Content starts
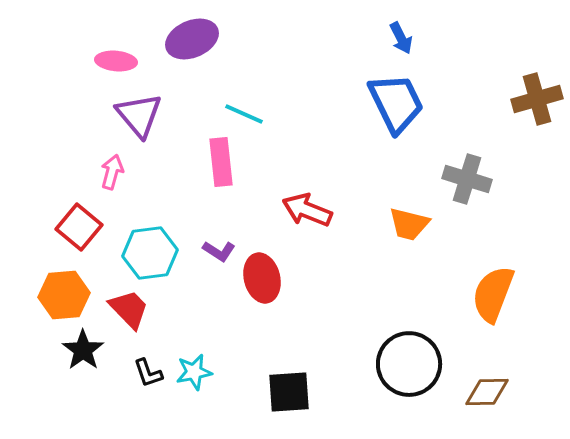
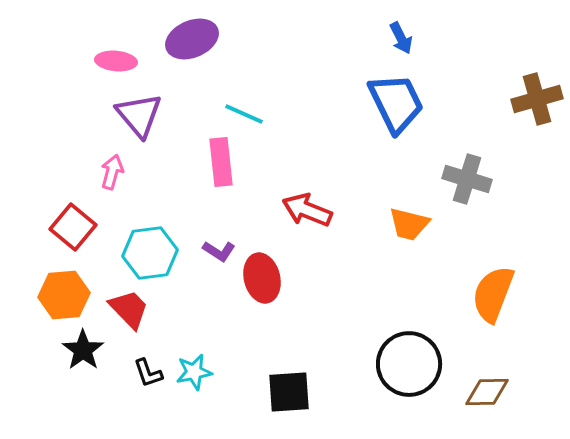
red square: moved 6 px left
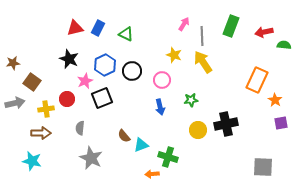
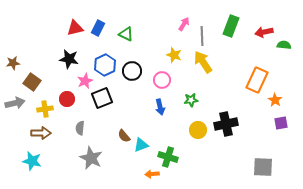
black star: rotated 12 degrees counterclockwise
yellow cross: moved 1 px left
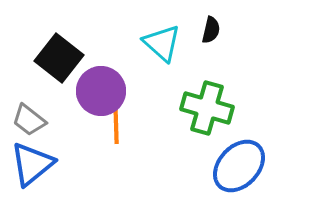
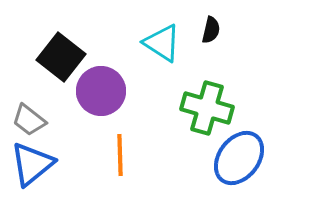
cyan triangle: rotated 9 degrees counterclockwise
black square: moved 2 px right, 1 px up
orange line: moved 4 px right, 32 px down
blue ellipse: moved 8 px up; rotated 6 degrees counterclockwise
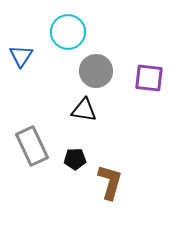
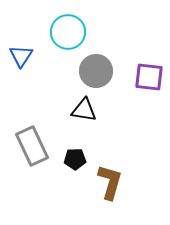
purple square: moved 1 px up
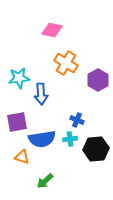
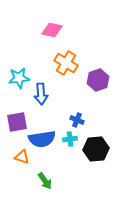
Content ends
Leave the images out and print each entry exactly.

red square: moved 6 px left
black star: rotated 12 degrees counterclockwise
yellow cross: moved 1 px left
cyan triangle: rotated 9 degrees counterclockwise
black square: moved 2 px right, 1 px up
orange line: moved 4 px right, 32 px down
blue ellipse: moved 8 px up; rotated 6 degrees counterclockwise
purple square: moved 1 px up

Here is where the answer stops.